With the images omitted, return all of the entries exactly as they stand.

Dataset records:
•••••

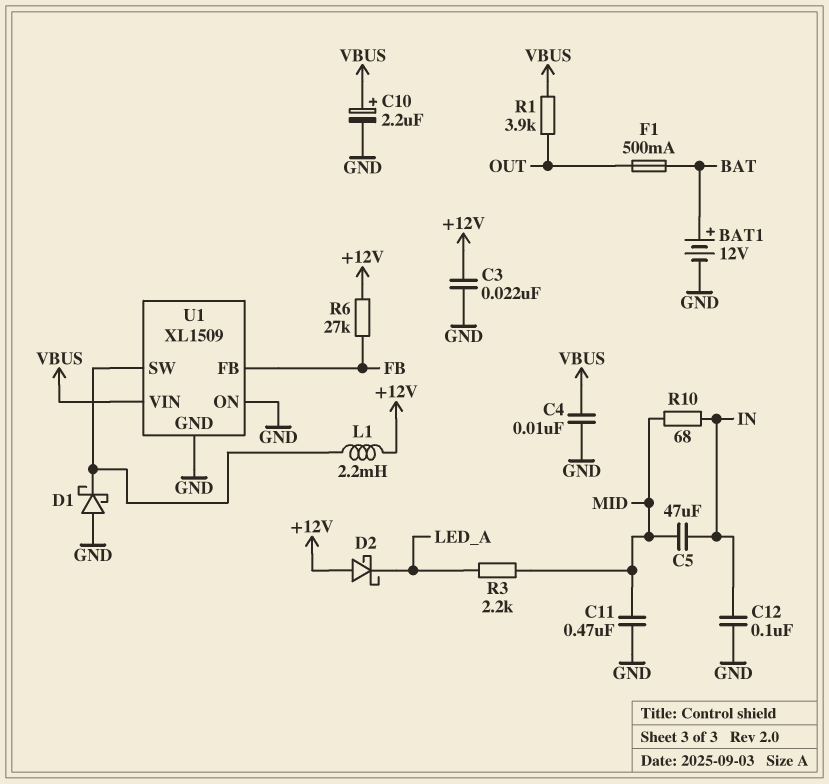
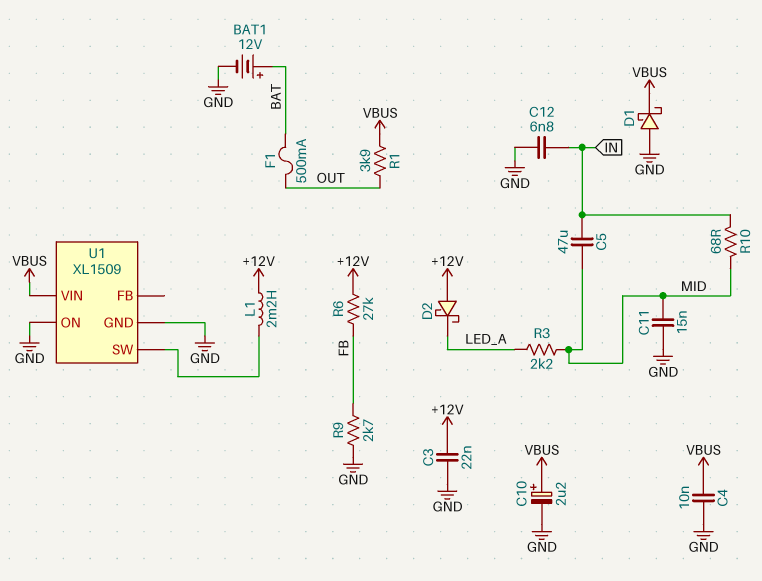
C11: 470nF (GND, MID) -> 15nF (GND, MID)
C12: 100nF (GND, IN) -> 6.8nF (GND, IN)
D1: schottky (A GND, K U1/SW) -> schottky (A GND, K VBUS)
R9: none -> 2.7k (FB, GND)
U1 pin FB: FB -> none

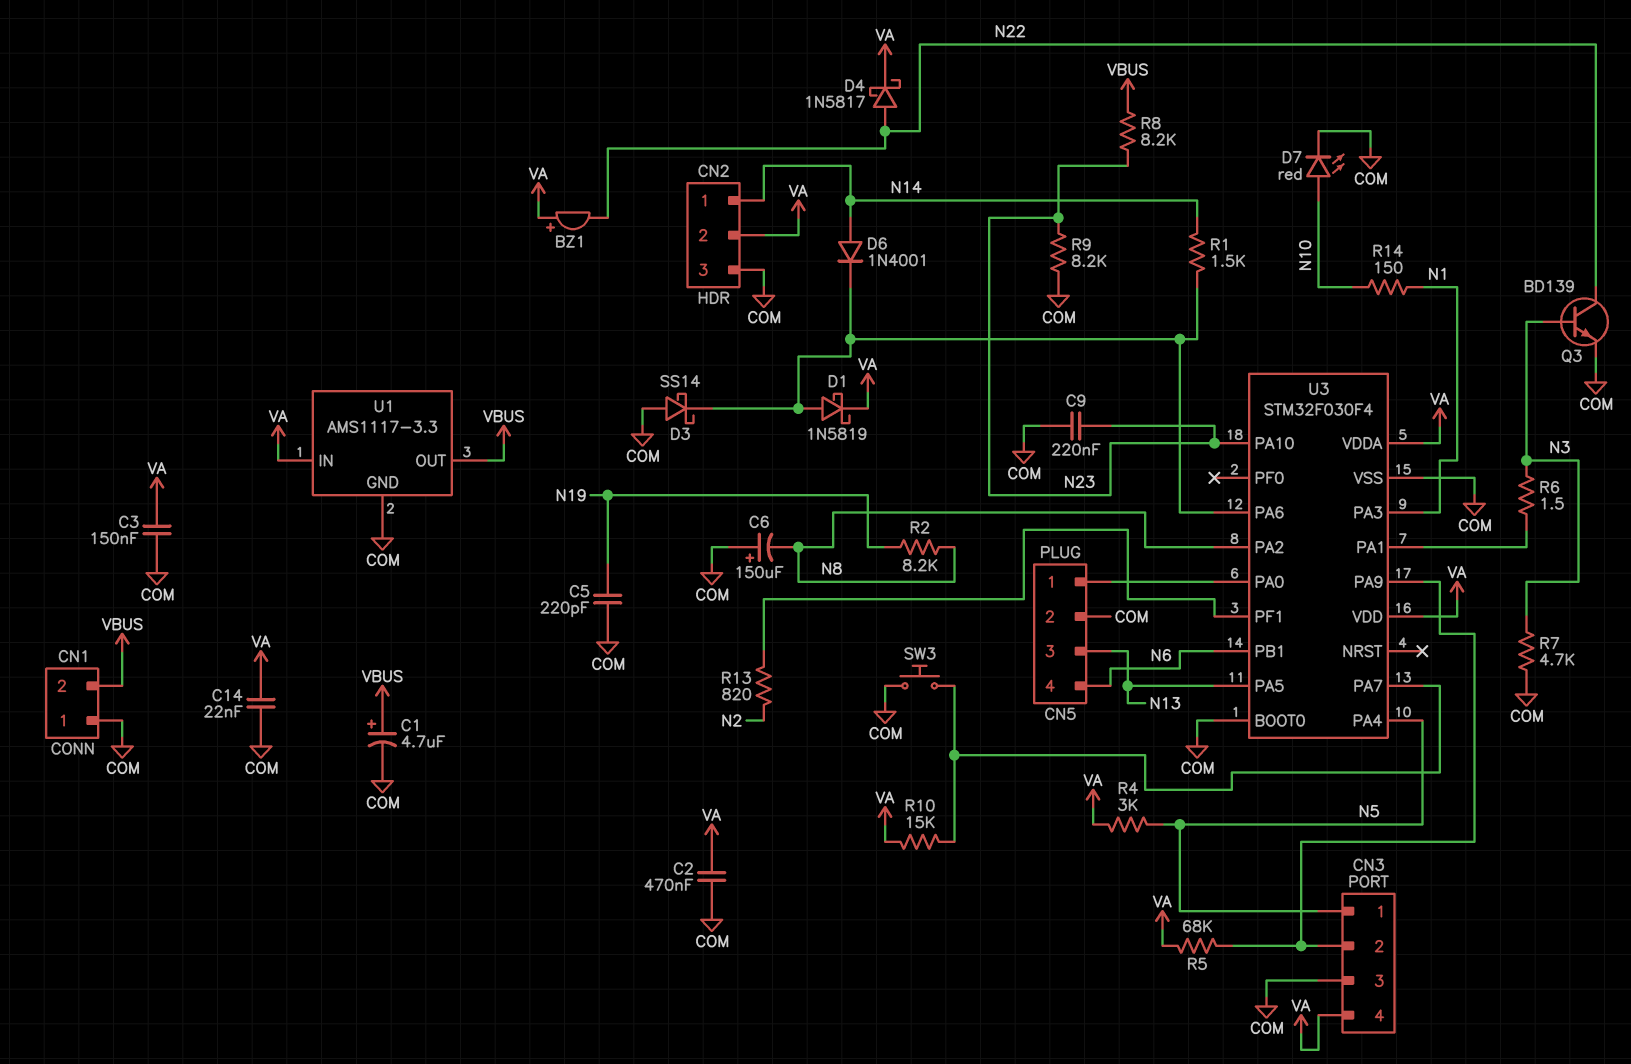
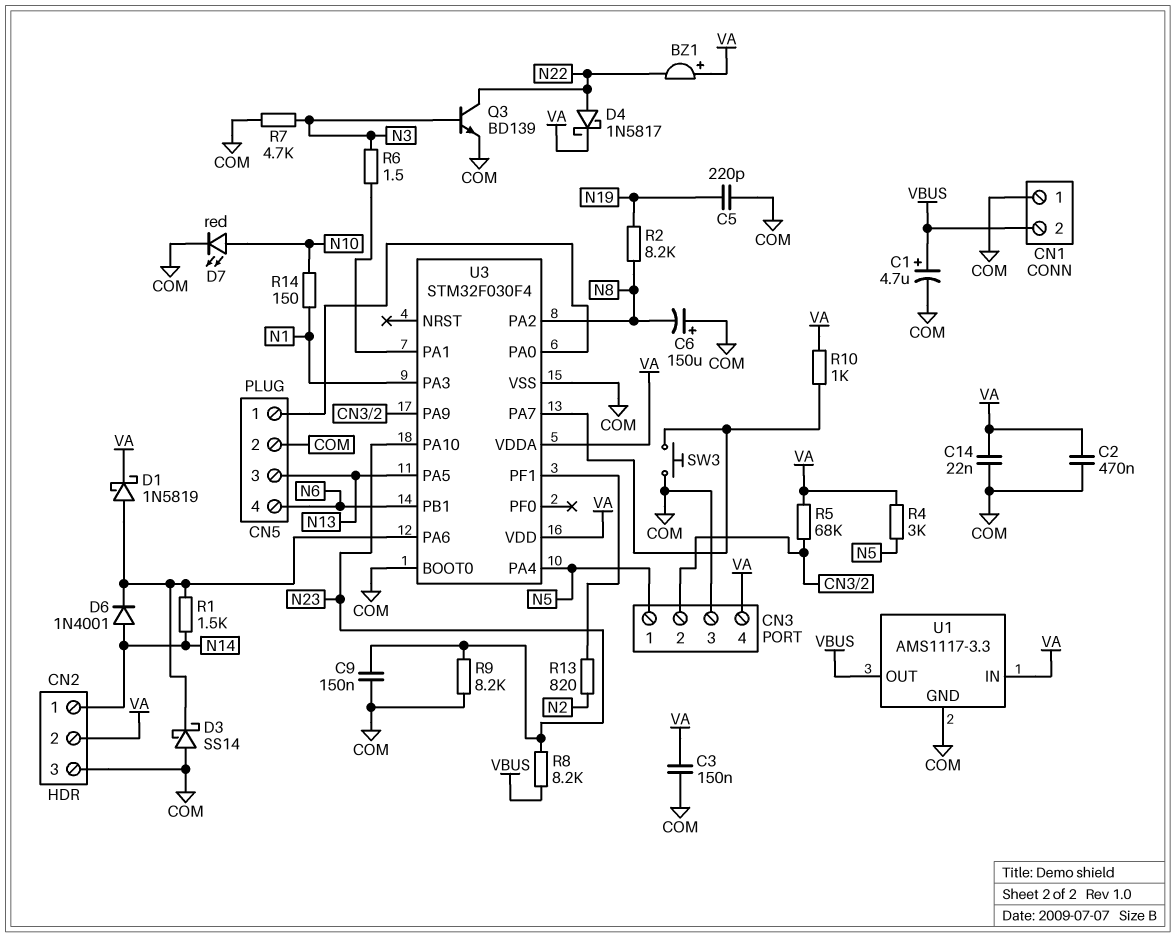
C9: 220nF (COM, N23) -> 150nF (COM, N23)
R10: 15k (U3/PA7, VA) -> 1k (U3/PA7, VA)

•••••

■ Task output:
C11: 470nF (GND, MID) -> 15nF (GND, MID)
C12: 100nF (GND, IN) -> 6.8nF (GND, IN)
D1: schottky (A GND, K U1/SW) -> schottky (A GND, K VBUS)
R9: none -> 2.7k (FB, GND)
U1 pin FB: FB -> none

C9: 220nF (COM, N23) -> 150nF (COM, N23)
R10: 15k (U3/PA7, VA) -> 1k (U3/PA7, VA)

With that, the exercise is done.